■ TASK GOAL
Update the records below by replacing "artist" with "illustrator" everywhere it occurs, leaving all other text unchanged. Leave the pictures out of the answer.

■ DATA SHOWN
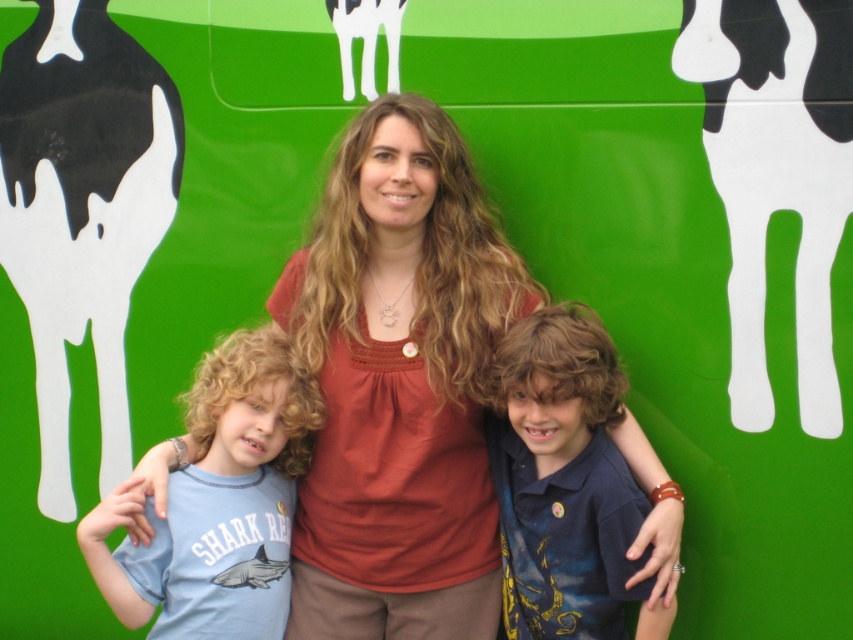
You are an artist who wants to paint a cow scene similar to the background design. You have two cows to place in your painting. The black glossy cow at left and the white matte cow at upper center. Which cow should you place on the left side of the other?

The black glossy cow at left should be placed on the left side of the white matte cow at upper center because the black glossy cow at left is positioned on the left side of white matte cow at upper center.

You are taking a photo of the scene and want to focus on the two points labeled as point (367,456) and point (126,154). Which point should you adjust your camera focus to first to ensure both are in focus?

You should focus on point (126,154) first because it is farther from the camera compared to point (367,456). This way, the depth of field will cover both points effectively.

You are an artist who needs to paint a line between the matte brown blouse at center and the black glossy cow at left. The paint you have can only cover 25 inches. Will you need more paint?

The distance between the matte brown blouse at center and the black glossy cow at left is 28.98 inches, which is longer than the 25 inches your paint can cover. Therefore, you will need more paint to complete the line.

■ OUTPUT FOR THIS EXERCISE
You are an illustrator who wants to paint a cow scene similar to the background design. You have two cows to place in your painting. The black glossy cow at left and the white matte cow at upper center. Which cow should you place on the left side of the other?

The black glossy cow at left should be placed on the left side of the white matte cow at upper center because the black glossy cow at left is positioned on the left side of white matte cow at upper center.

You are taking a photo of the scene and want to focus on the two points labeled as point (367,456) and point (126,154). Which point should you adjust your camera focus to first to ensure both are in focus?

You should focus on point (126,154) first because it is farther from the camera compared to point (367,456). This way, the depth of field will cover both points effectively.

You are an illustrator who needs to paint a line between the matte brown blouse at center and the black glossy cow at left. The paint you have can only cover 25 inches. Will you need more paint?

The distance between the matte brown blouse at center and the black glossy cow at left is 28.98 inches, which is longer than the 25 inches your paint can cover. Therefore, you will need more paint to complete the line.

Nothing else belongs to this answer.